-- WORK TO COMPLETE --
Leaving out the pictures, output each record exactly as it stands.

═══ DATASET RECORDS

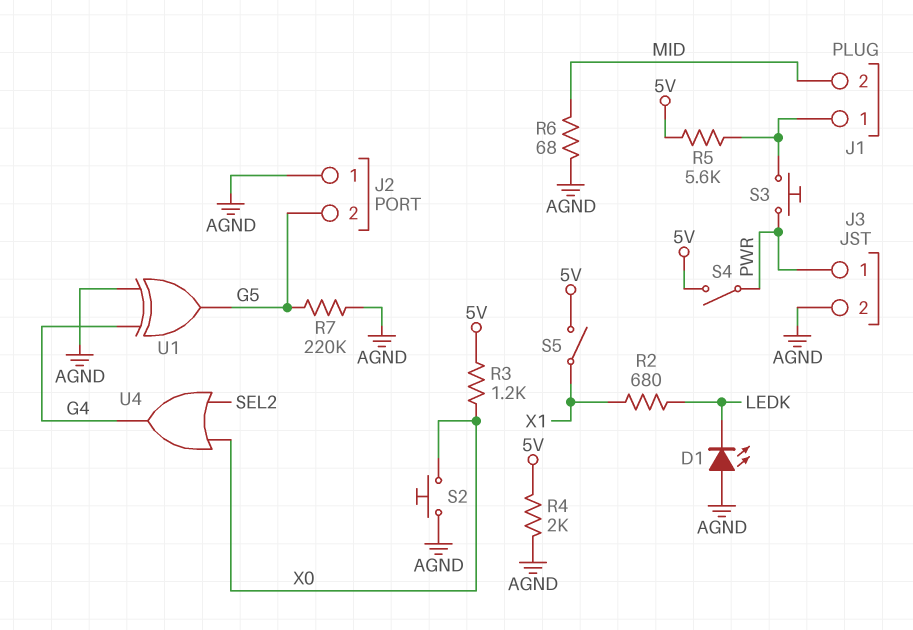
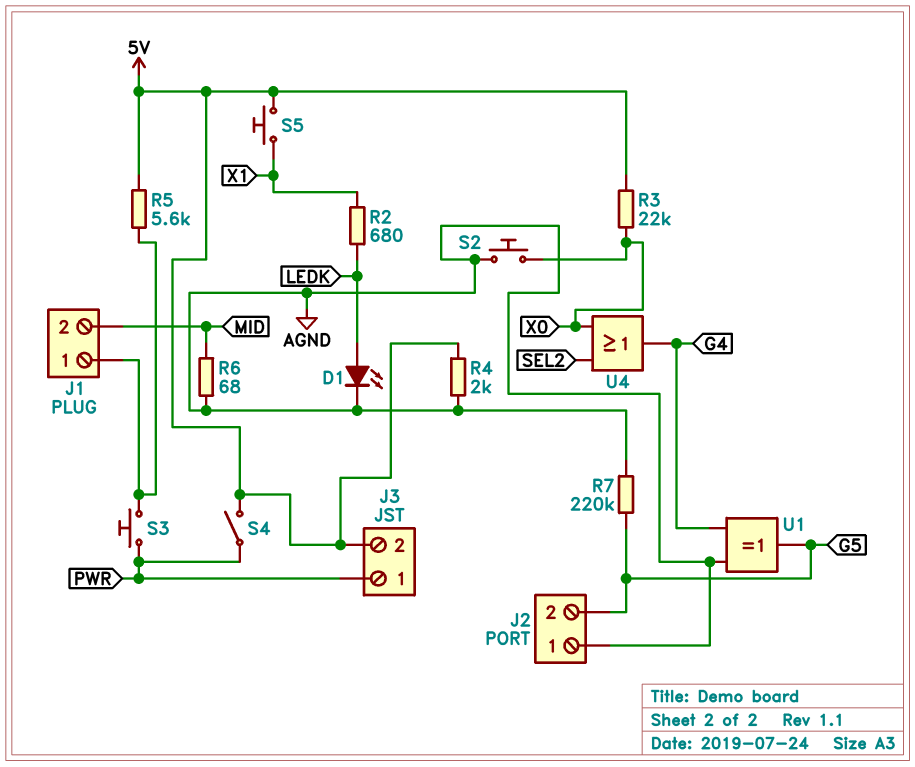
D1: LED (A AGND, K LEDK) -> LED (A LEDK, K AGND)
J3 pin 2: AGND -> 5V
R3: 1.2k (5V, X0) -> 22k (5V, X0)
S5: switch (5V, X1) -> button (5V, X1)

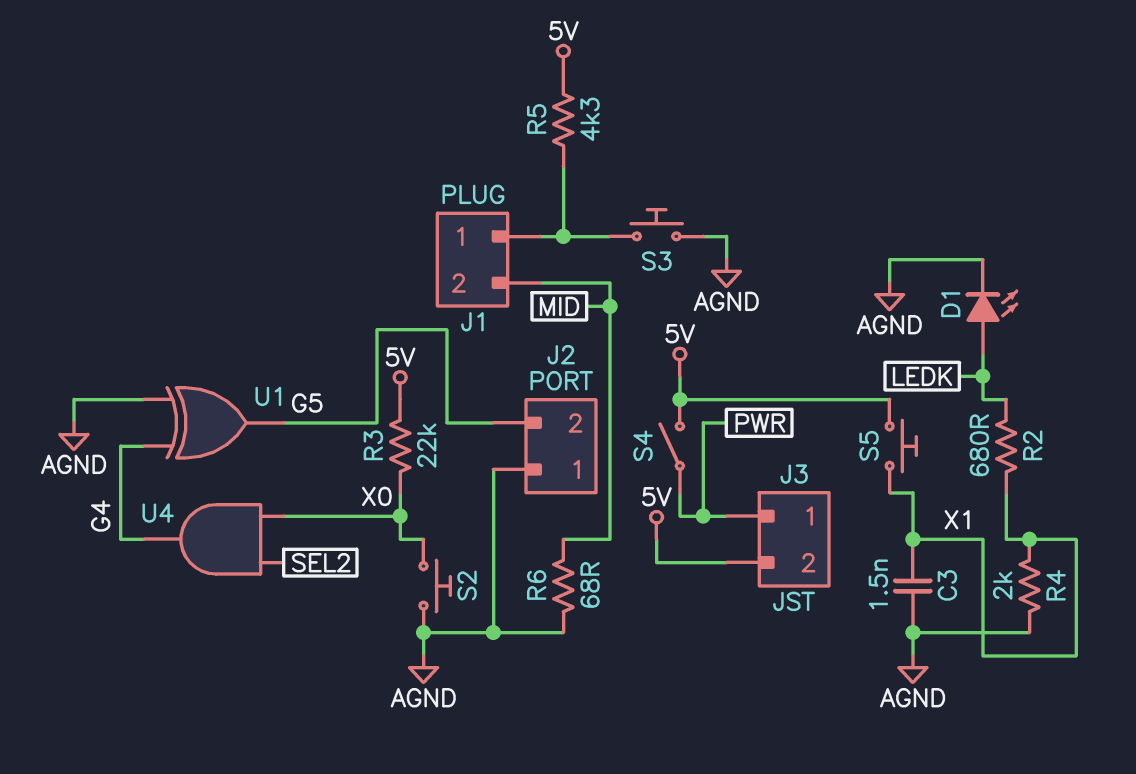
C3: none -> 1.5nF (AGND, X1)
R4: 2k (5V, AGND) -> 2k (AGND, X1)
R5: 5.6k (5V, J1/1) -> 4.3k (5V, J1/1)
R7: 220k (AGND, G5) -> none
S3: button (J1/1, PWR) -> button (AGND, J1/1)
U4: OR (in SEL2, in X0, out G4) -> AND (in SEL2, in X0, out G4)

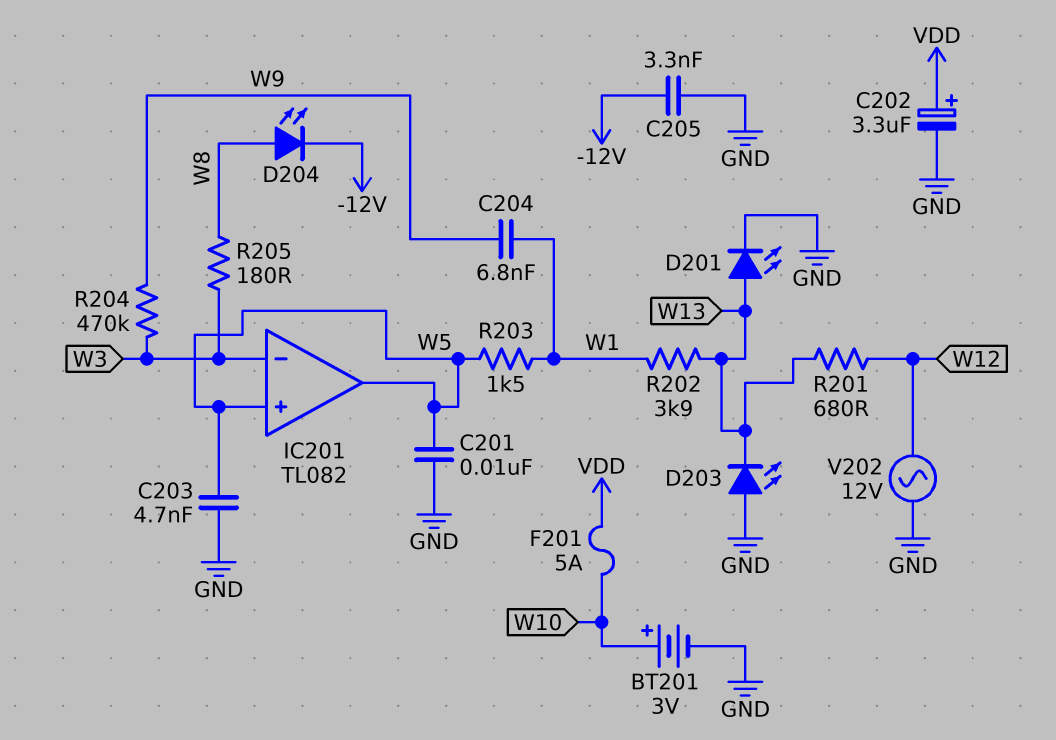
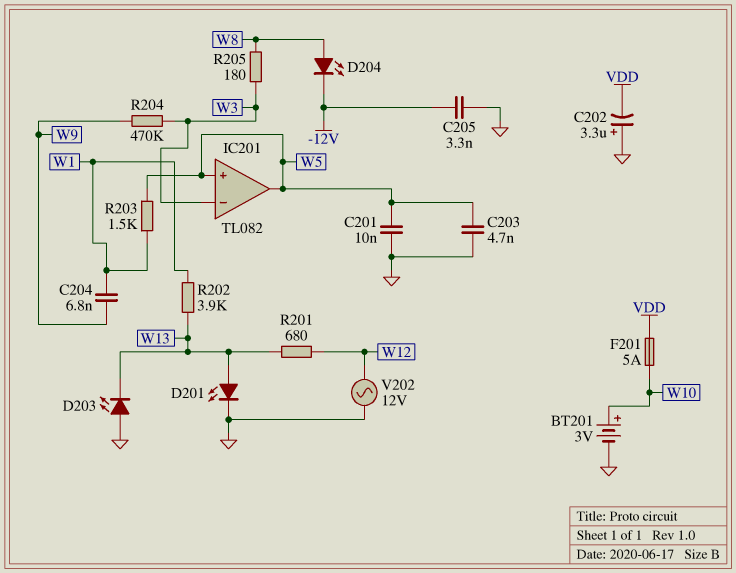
C202: 3.3uF (plus VDD, minus GND) -> 3.3uF (plus GND, minus VDD)

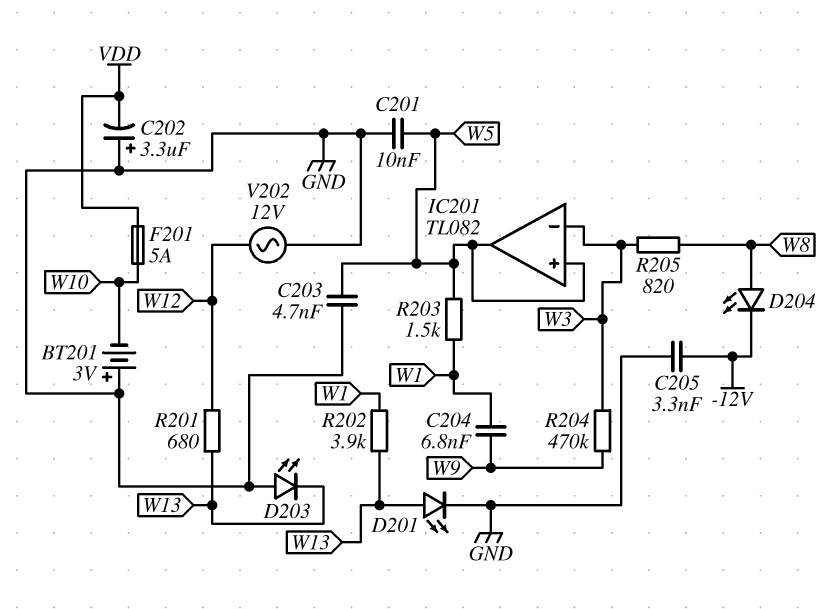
BT201: 3V (plus W10, minus GND) -> 3V (plus GND, minus W10)
R205: 180 (W3, W8) -> 820 (W3, W8)

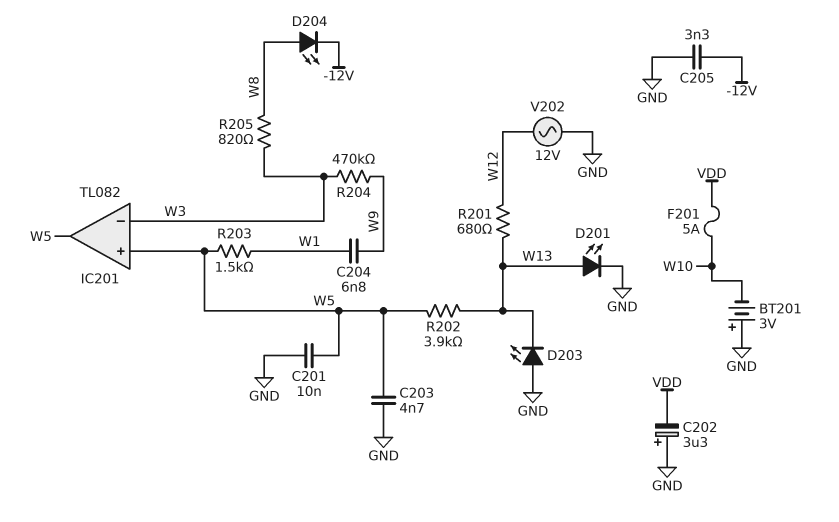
R202: 3.9k (W1, W13) -> 3.9k (W5, W13)

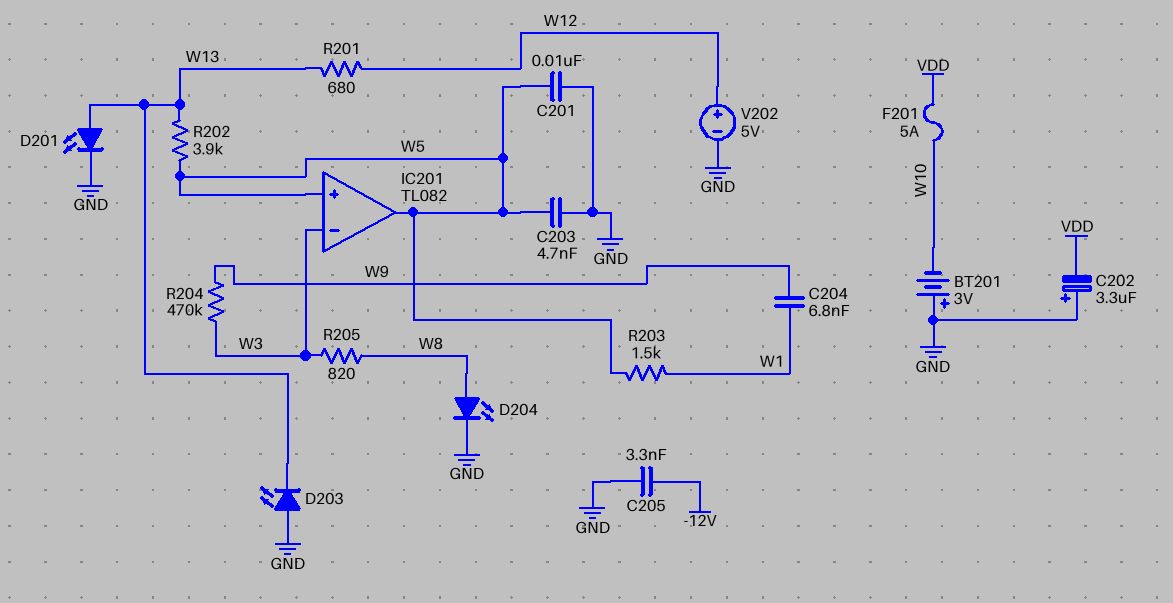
D204: LED (A W8, K -12V) -> LED (A W8, K GND)
V202: AC 12V (GND, W12) -> 5V (plus W12, minus GND)

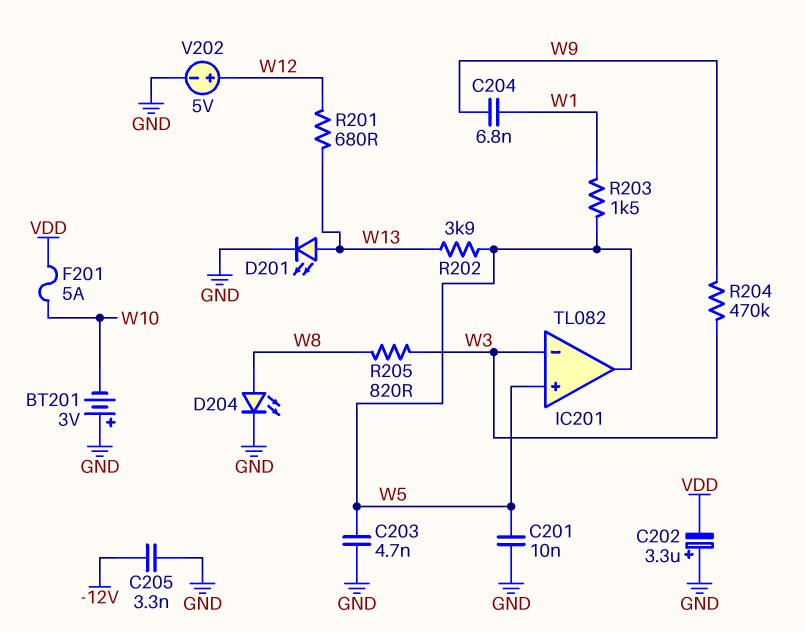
D203: LED (A GND, K W13) -> none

══════

-- REPLY TO THE TASK --
D1: LED (A AGND, K LEDK) -> LED (A LEDK, K AGND)
J3 pin 2: AGND -> 5V
R3: 1.2k (5V, X0) -> 22k (5V, X0)
S5: switch (5V, X1) -> button (5V, X1)

C3: none -> 1.5nF (AGND, X1)
R4: 2k (5V, AGND) -> 2k (AGND, X1)
R5: 5.6k (5V, J1/1) -> 4.3k (5V, J1/1)
R7: 220k (AGND, G5) -> none
S3: button (J1/1, PWR) -> button (AGND, J1/1)
U4: OR (in SEL2, in X0, out G4) -> AND (in SEL2, in X0, out G4)

C202: 3.3uF (plus VDD, minus GND) -> 3.3uF (plus GND, minus VDD)

BT201: 3V (plus W10, minus GND) -> 3V (plus GND, minus W10)
R205: 180 (W3, W8) -> 820 (W3, W8)

R202: 3.9k (W1, W13) -> 3.9k (W5, W13)

D204: LED (A W8, K -12V) -> LED (A W8, K GND)
V202: AC 12V (GND, W12) -> 5V (plus W12, minus GND)

D203: LED (A GND, K W13) -> none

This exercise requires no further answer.